Directions. The result should be a word-for-word retyping of the entries below, free of pictures.

Data shown.
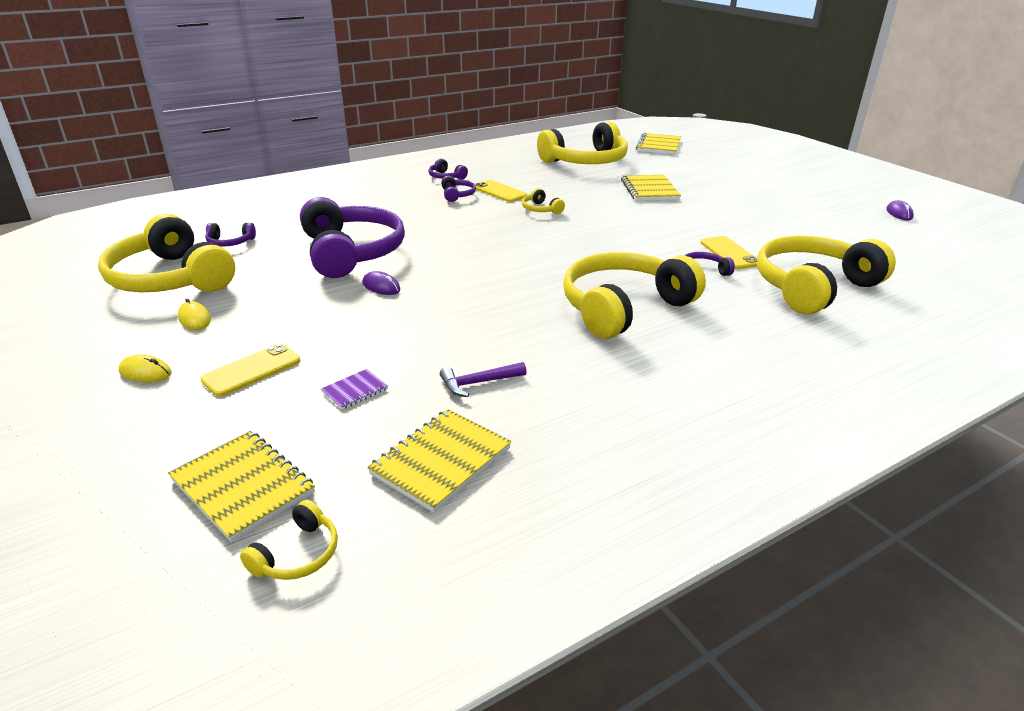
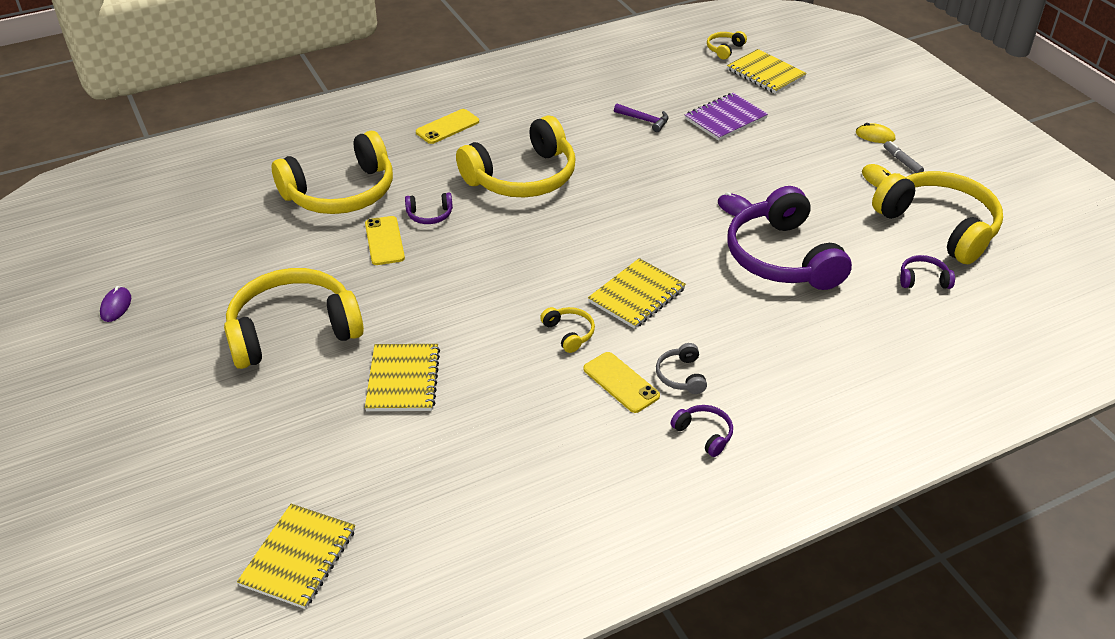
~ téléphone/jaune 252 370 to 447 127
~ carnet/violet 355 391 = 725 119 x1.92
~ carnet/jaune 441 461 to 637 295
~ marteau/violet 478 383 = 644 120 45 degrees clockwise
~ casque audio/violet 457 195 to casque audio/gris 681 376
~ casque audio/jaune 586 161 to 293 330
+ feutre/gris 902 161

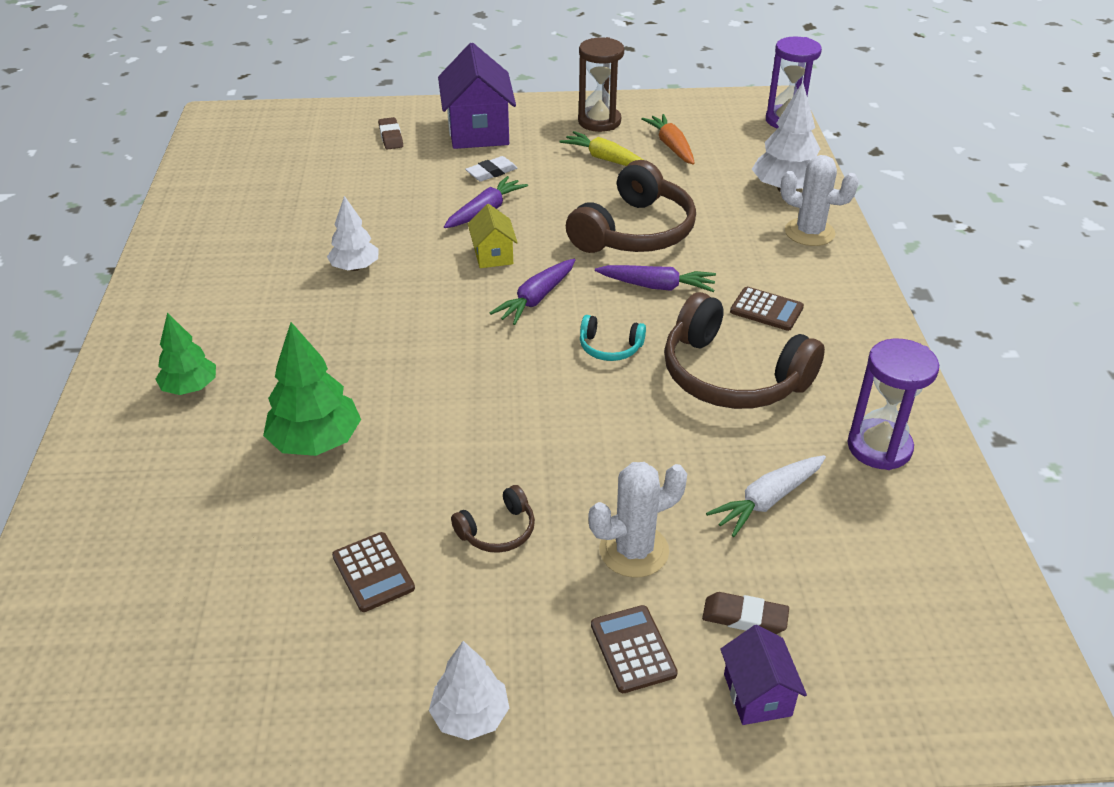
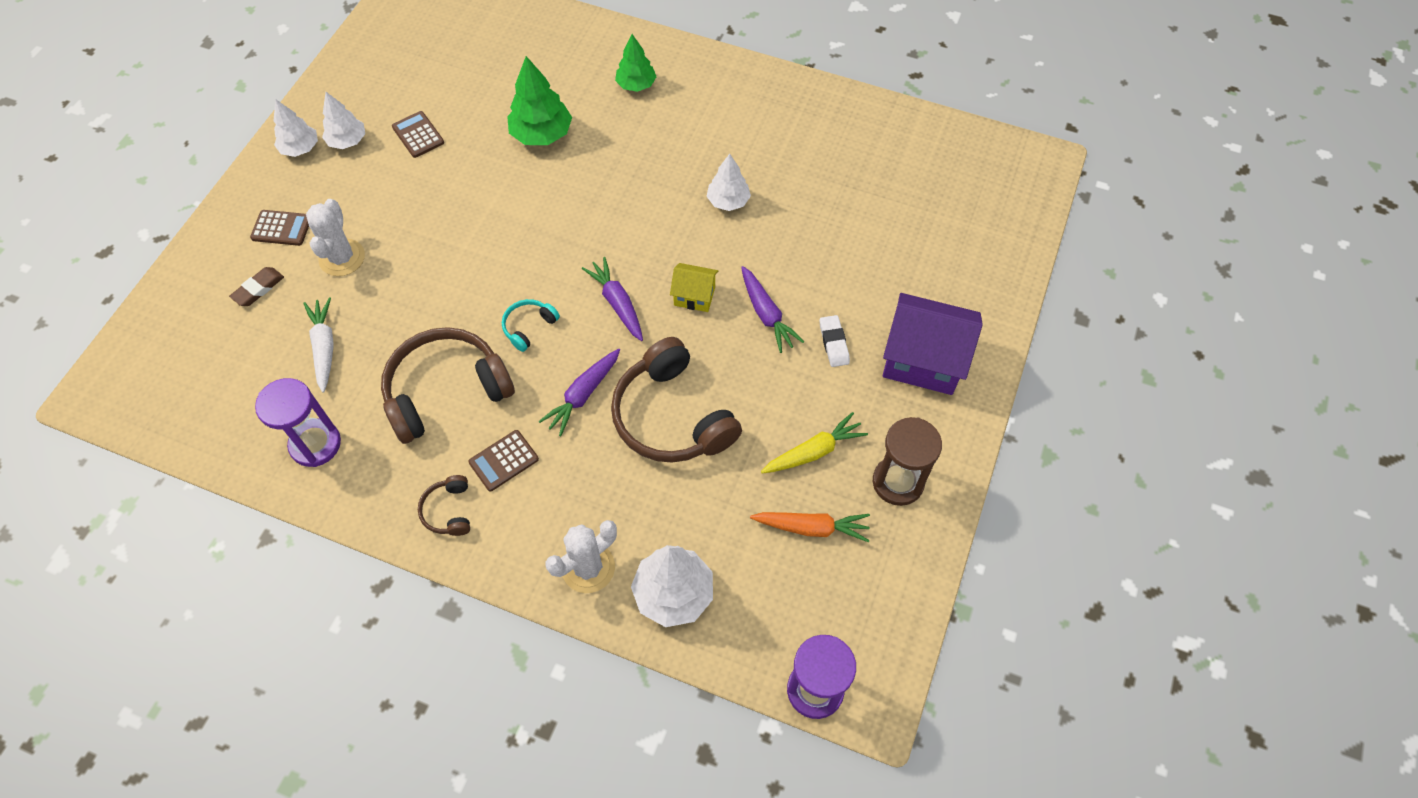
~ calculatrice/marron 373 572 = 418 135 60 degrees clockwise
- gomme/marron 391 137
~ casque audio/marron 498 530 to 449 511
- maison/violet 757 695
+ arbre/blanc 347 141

Response.
~ téléphone/jaune 252 370 to 447 127
~ carnet/violet 355 391 = 725 119 x1.92
~ carnet/jaune 441 461 to 637 295
~ marteau/violet 478 383 = 644 120 45 degrees clockwise
~ casque audio/violet 457 195 to casque audio/gris 681 376
~ casque audio/jaune 586 161 to 293 330
+ feutre/gris 902 161

~ calculatrice/marron 373 572 = 418 135 60 degrees clockwise
- gomme/marron 391 137
~ casque audio/marron 498 530 to 449 511
- maison/violet 757 695
+ arbre/blanc 347 141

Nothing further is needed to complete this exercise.